» **INFORMATION SHOWN**:
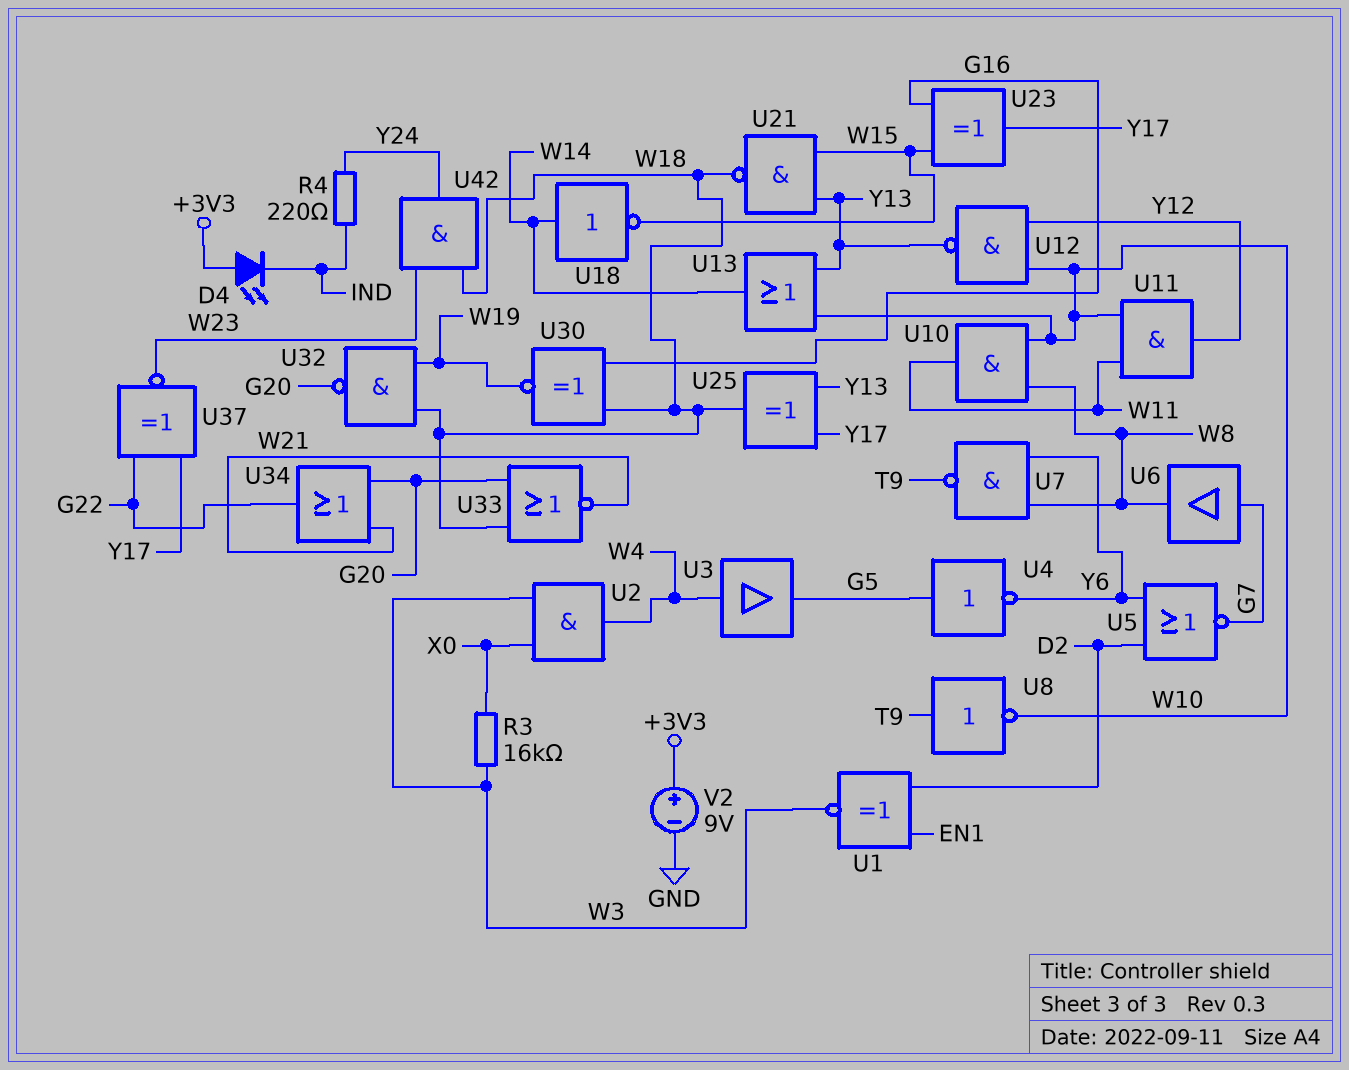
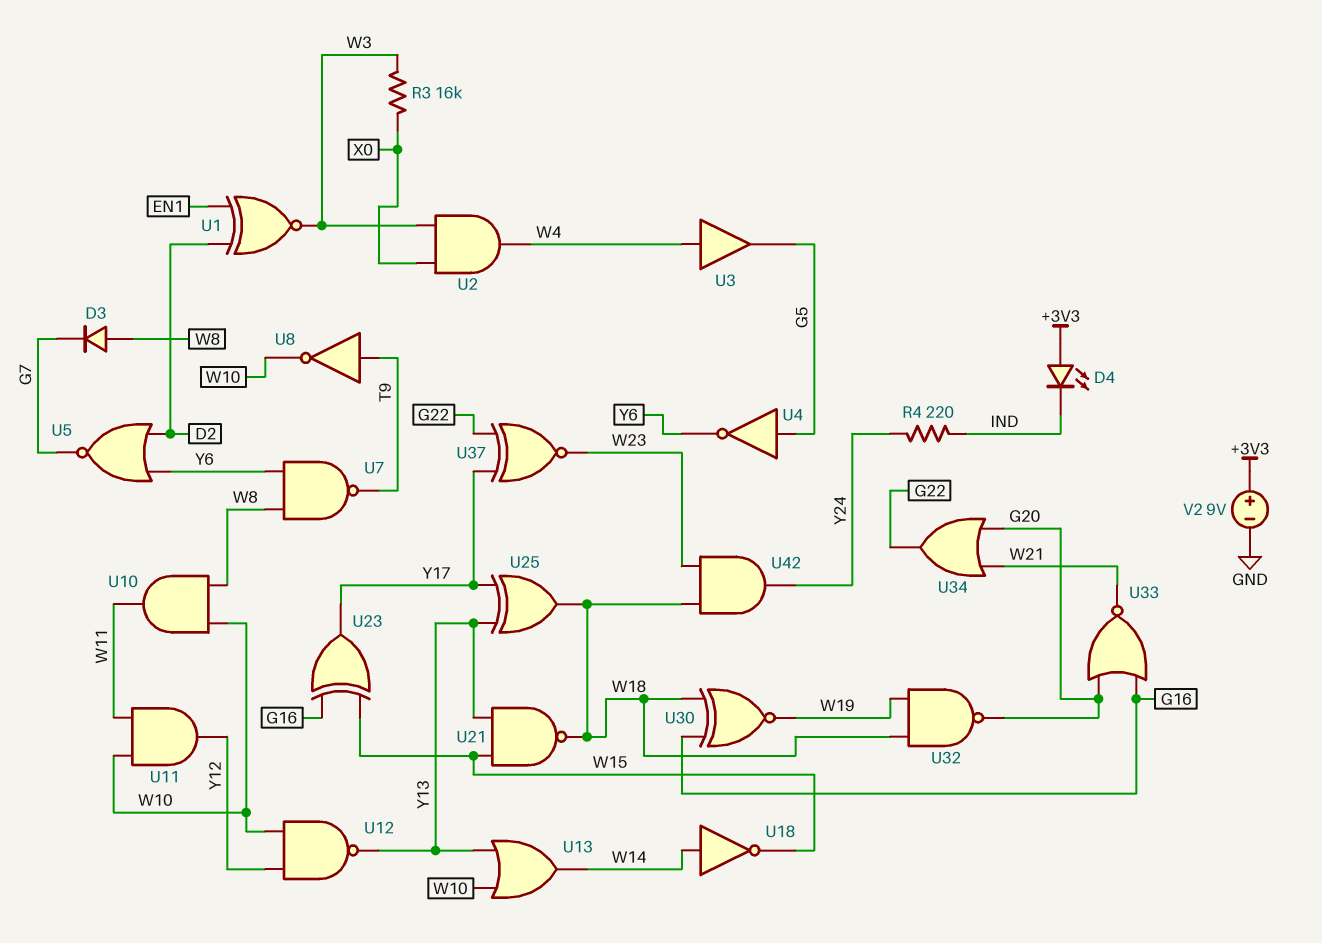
D3: none -> diode (A W8, K G7)
U6: buffer (in G7, out W8) -> none
U33: NOR (in G20, in W18, out W21) -> NOR (in G16, in G20, out W21)

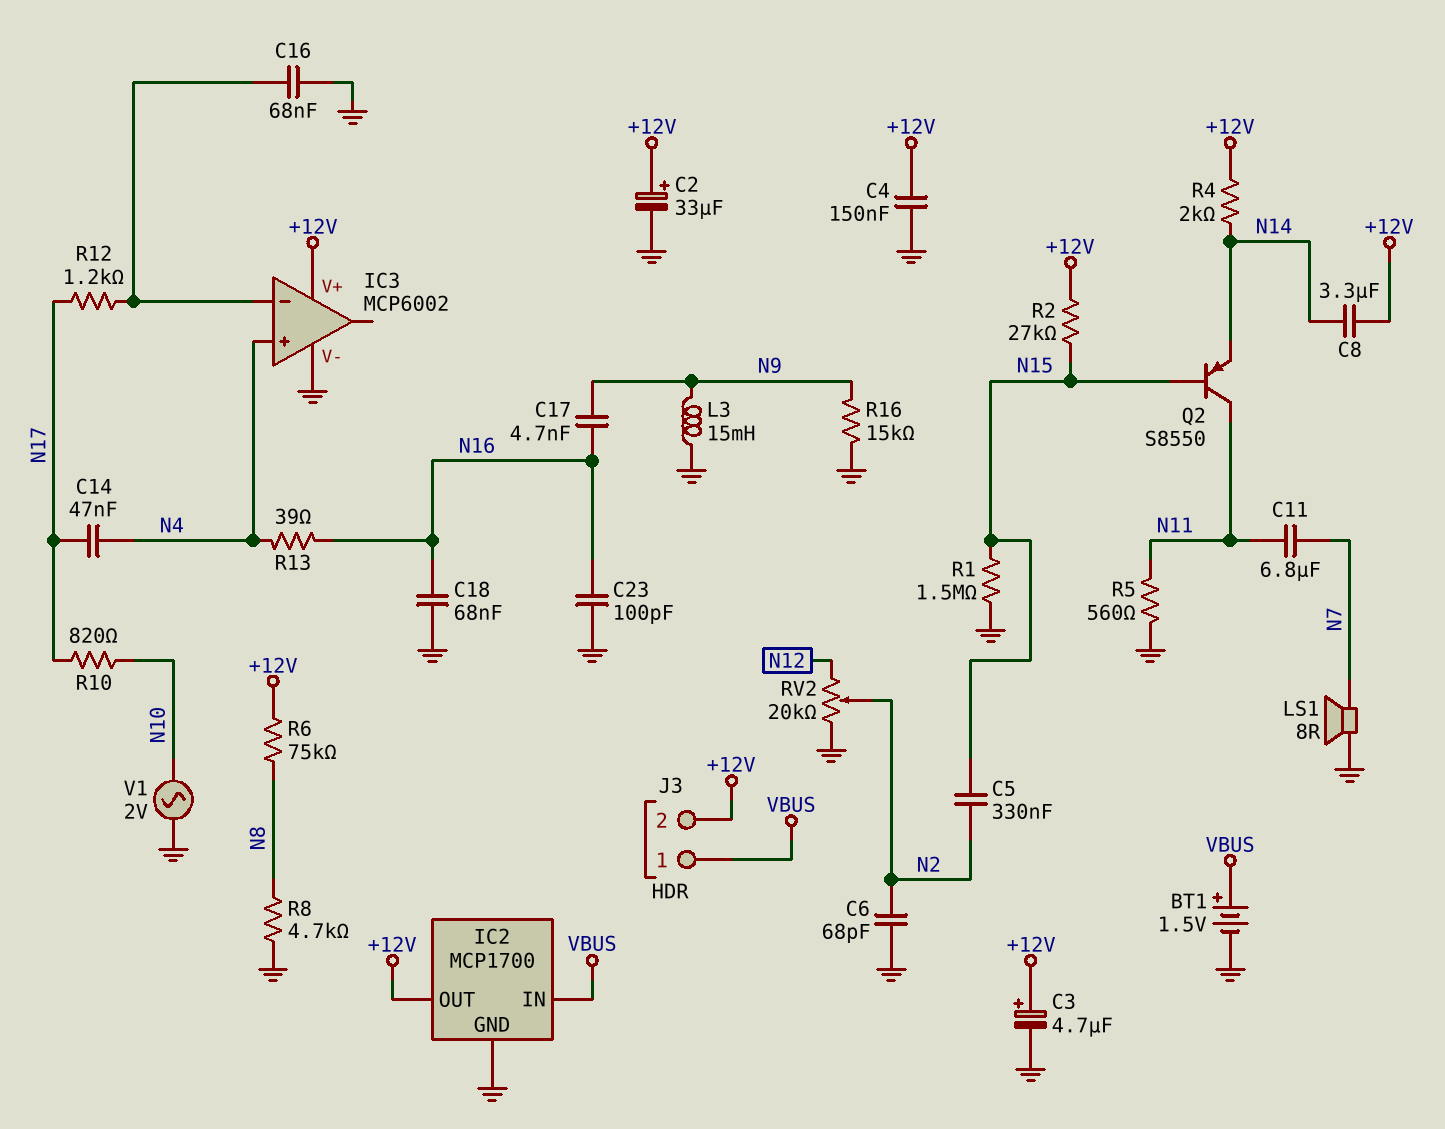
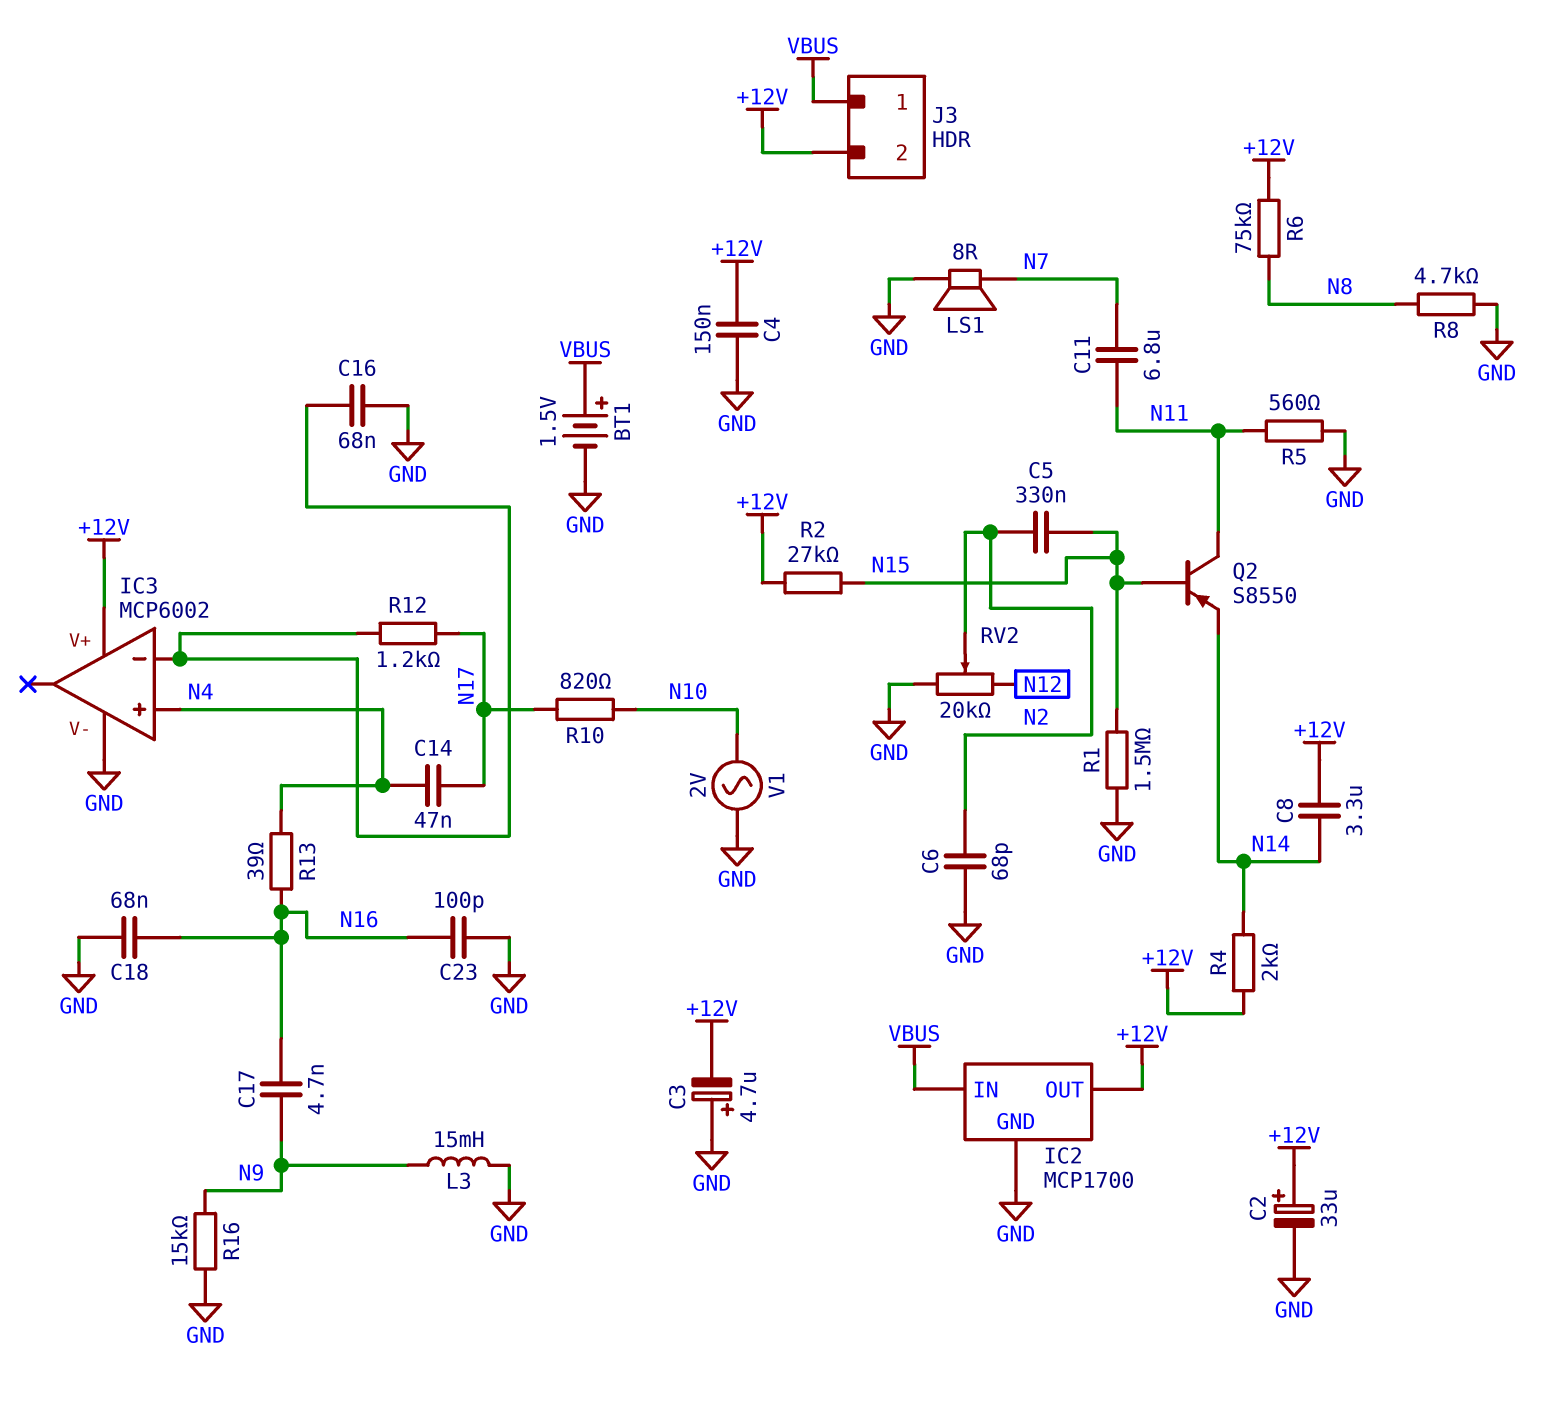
C3: 4.7uF (plus +12V, minus GND) -> 4.7uF (plus GND, minus +12V)

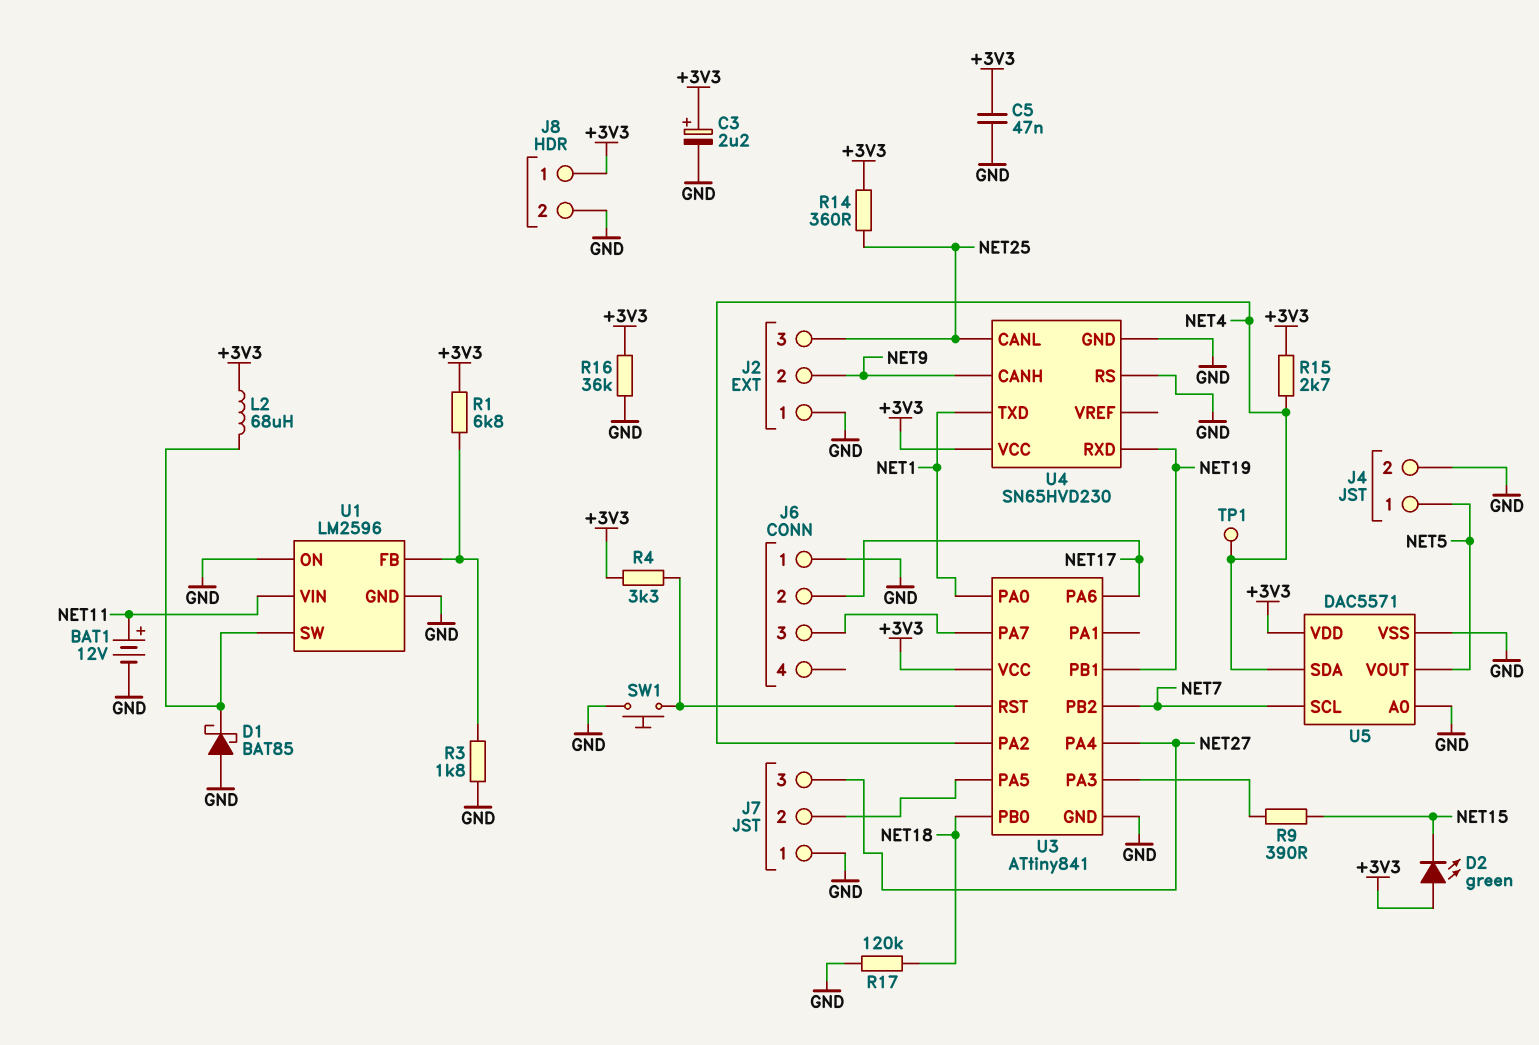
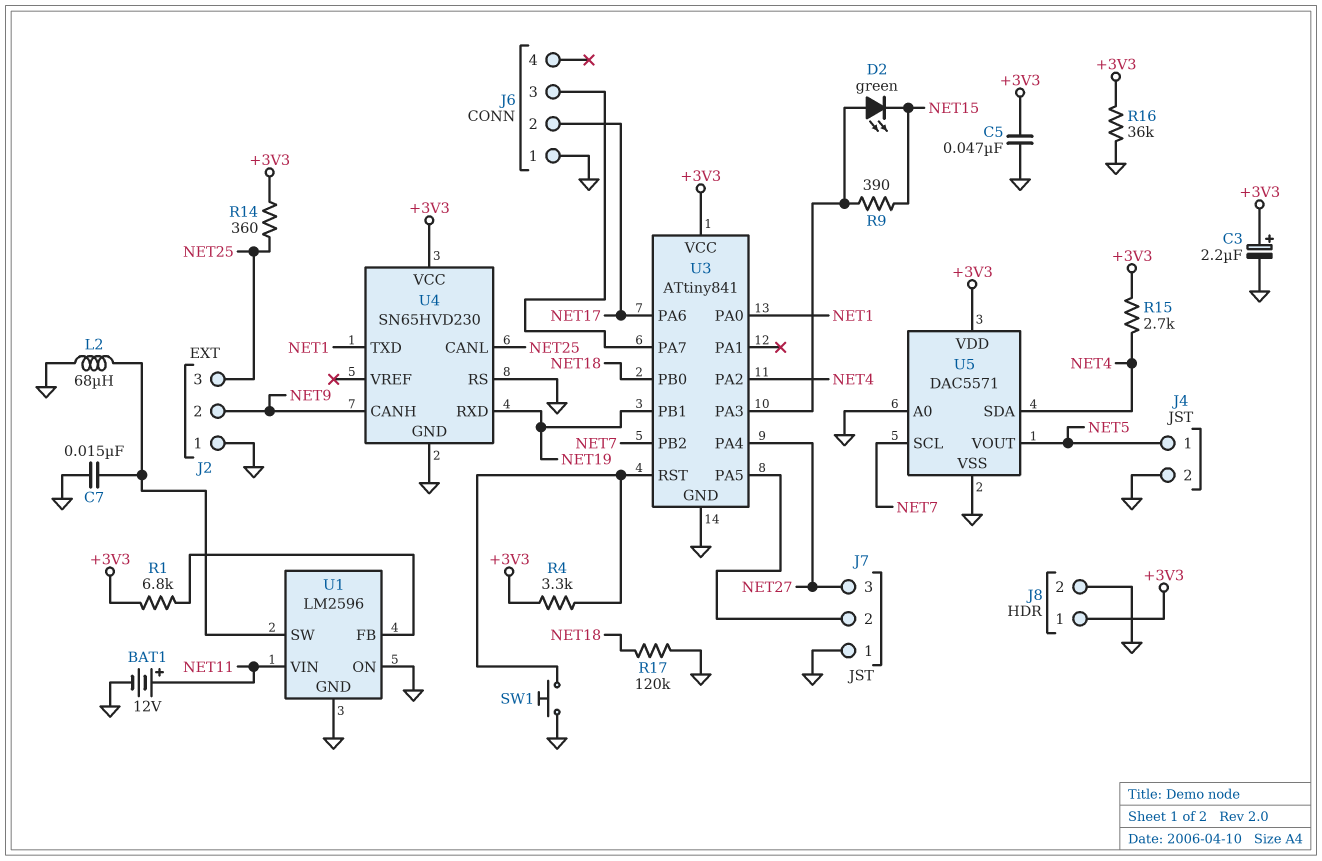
C7: none -> 15nF (GND, U1/SW)
D1: schottky BAT85 (A GND, K U1/SW) -> none
D2: LED green (A +3V3, K NET15) -> LED green (A U3/PA3, K NET15)
L2: 68uH (+3V3, U1/SW) -> 68uH (GND, U1/SW)
R3: 1.8k (GND, U1/FB) -> none
TP1: test point (NET4) -> none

» **PROBLEM TO WORK ON**:
A complete answer lists each line of the data that holds the word "none".

» **EXPECTED ANSWER**:
D3: none -> diode (A W8, K G7)
U6: buffer (in G7, out W8) -> none
C7: none -> 15nF (GND, U1/SW)
D1: schottky BAT85 (A GND, K U1/SW) -> none
R3: 1.8k (GND, U1/FB) -> none
TP1: test point (NET4) -> none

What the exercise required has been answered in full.